## AVAILABLE DATA
^^^^^^^^^^^^^^^^
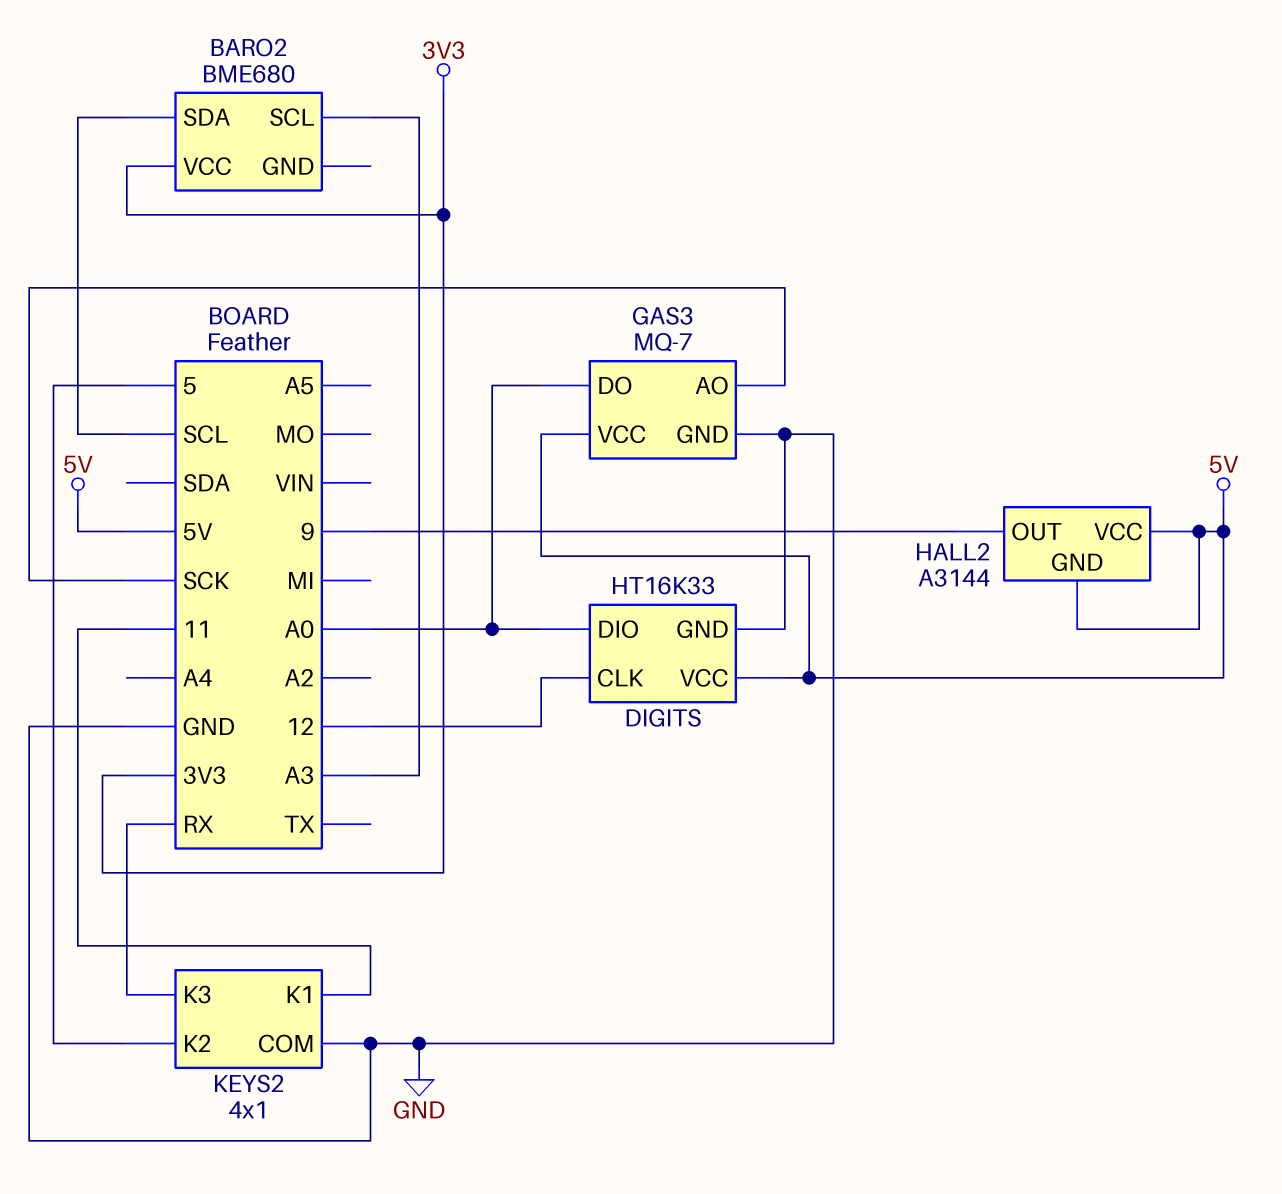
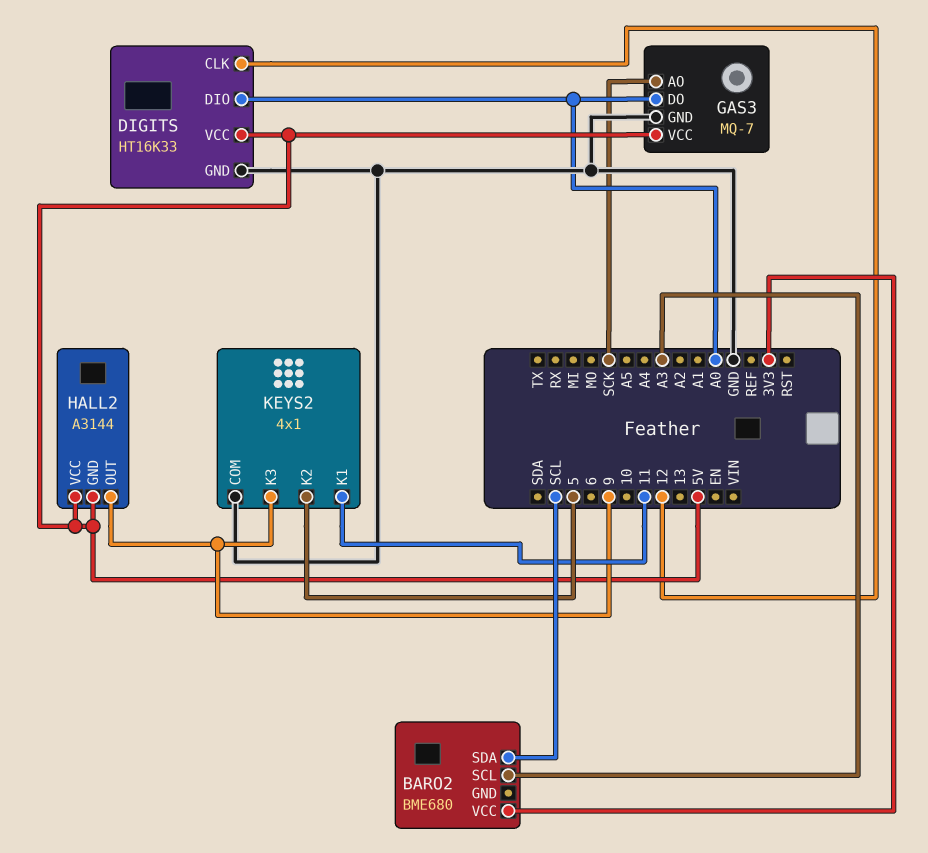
KEYS2 pin K3: RX -> 9

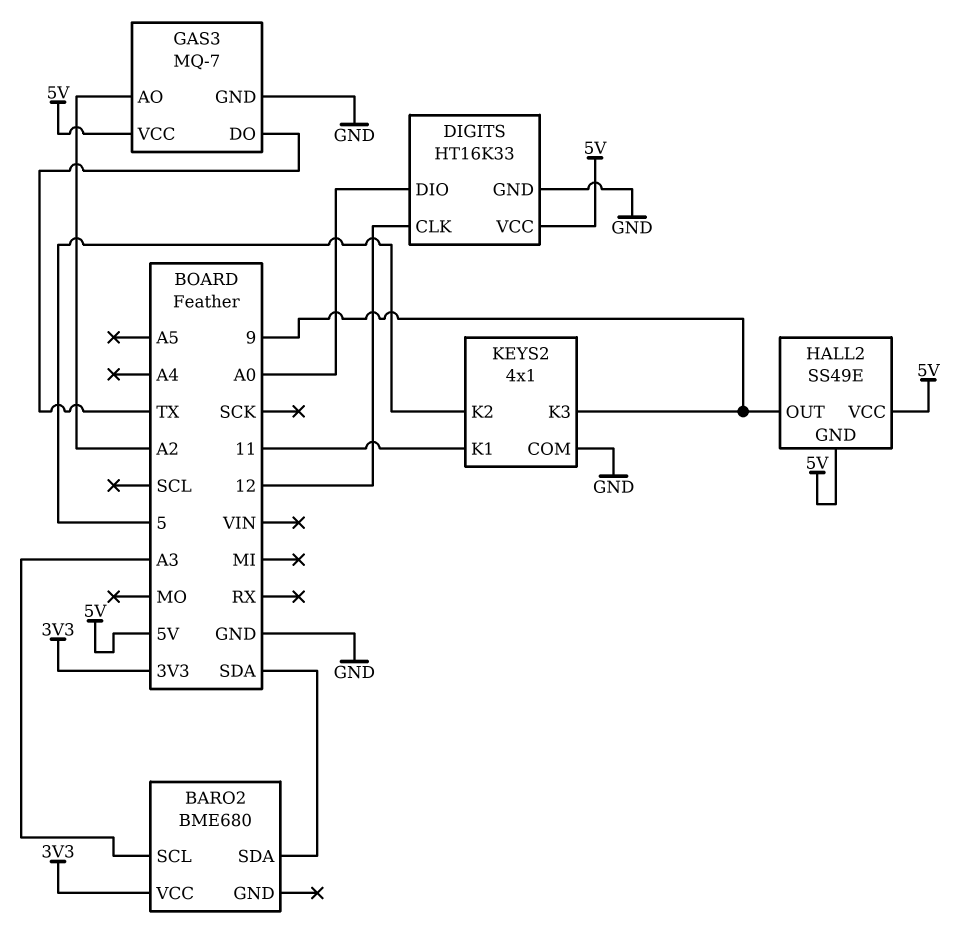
BARO2 pin SDA: SCL -> SDA
GAS3 pin AO: SCK -> A2
GAS3 pin DO: A0 -> TX
HALL2: A3144 -> SS49E

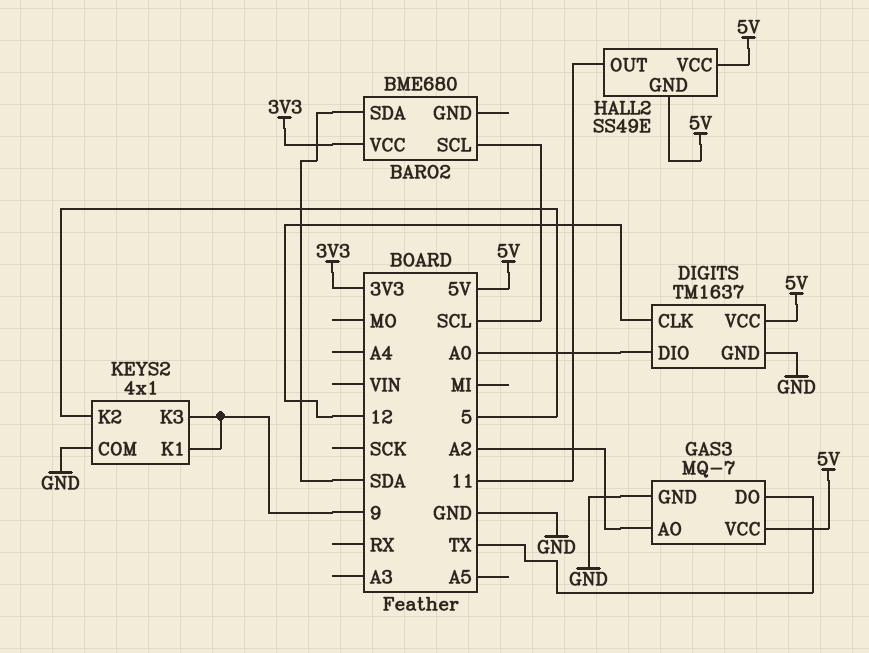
BARO2 pin SCL: A3 -> SCL
DIGITS: HT16K33 -> TM1637
HALL2 pin OUT: 9 -> 11
KEYS2 pin K1: 11 -> 9

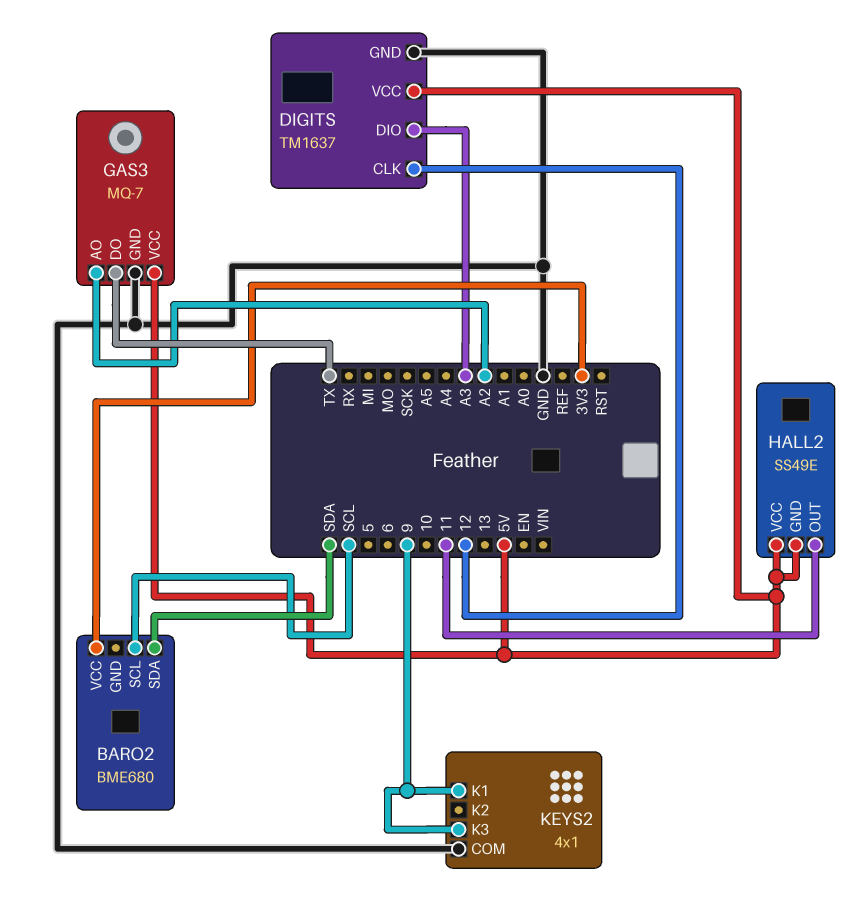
DIGITS pin DIO: A0 -> A3
KEYS2 pin K2: 5 -> none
^^^^^^^^^^^^^^^^
## WHAT TO PRODUCE
Your output should be the lines from the one with "HALL2 pin OUT: 9 -> 11" through the end of the listing, copied exactly and with the pictures left out.

## TASK RESPONSE
HALL2 pin OUT: 9 -> 11
KEYS2 pin K1: 11 -> 9

DIGITS pin DIO: A0 -> A3
KEYS2 pin K2: 5 -> none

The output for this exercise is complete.